◆ WORK ITEM
Give back every record exactly, with its pictures left out.

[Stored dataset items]
----------
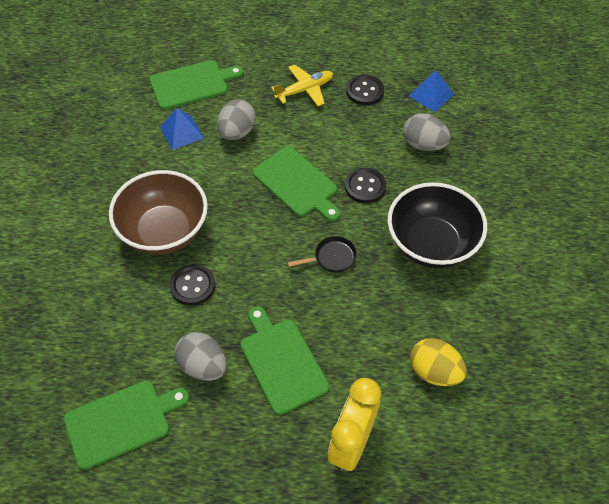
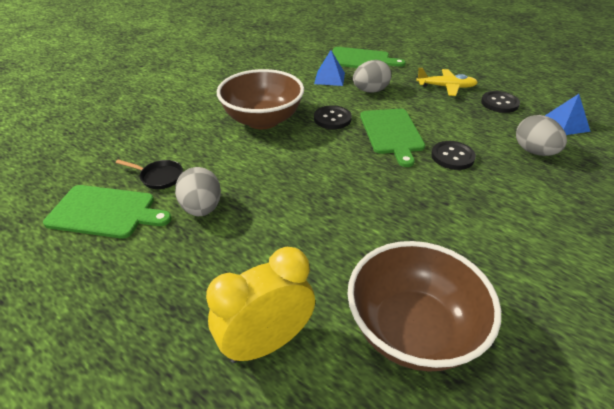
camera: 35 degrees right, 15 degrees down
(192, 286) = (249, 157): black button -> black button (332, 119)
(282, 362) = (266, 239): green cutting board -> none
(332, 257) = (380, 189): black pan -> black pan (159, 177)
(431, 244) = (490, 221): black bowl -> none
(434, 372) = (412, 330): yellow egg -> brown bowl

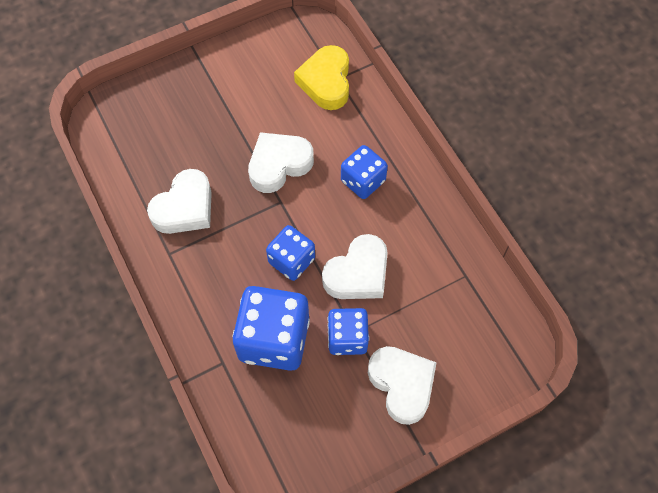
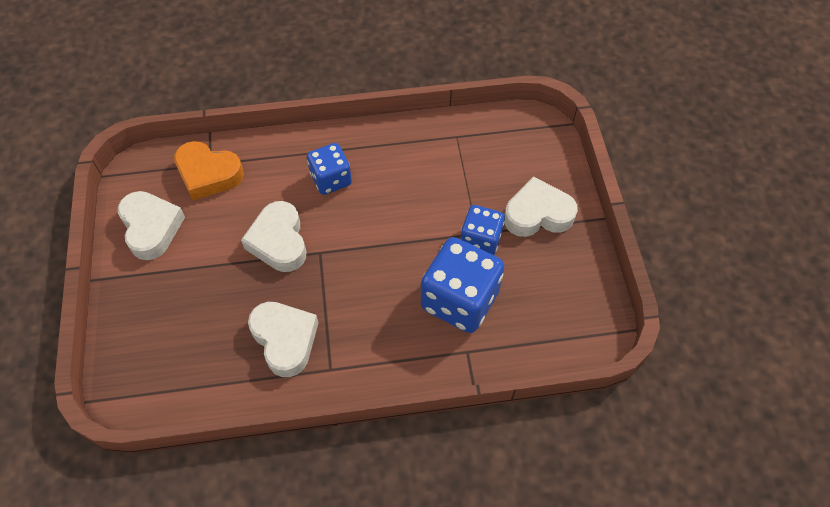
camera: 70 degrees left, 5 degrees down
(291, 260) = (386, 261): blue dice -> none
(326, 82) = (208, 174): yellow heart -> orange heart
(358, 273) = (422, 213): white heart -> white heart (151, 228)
----------
◆ EXERCISE SOLUTION
camera: 35 degrees right, 15 degrees down
(192, 286) = (249, 157): black button -> black button (332, 119)
(282, 362) = (266, 239): green cutting board -> none
(332, 257) = (380, 189): black pan -> black pan (159, 177)
(431, 244) = (490, 221): black bowl -> none
(434, 372) = (412, 330): yellow egg -> brown bowl

camera: 70 degrees left, 5 degrees down
(291, 260) = (386, 261): blue dice -> none
(326, 82) = (208, 174): yellow heart -> orange heart
(358, 273) = (422, 213): white heart -> white heart (151, 228)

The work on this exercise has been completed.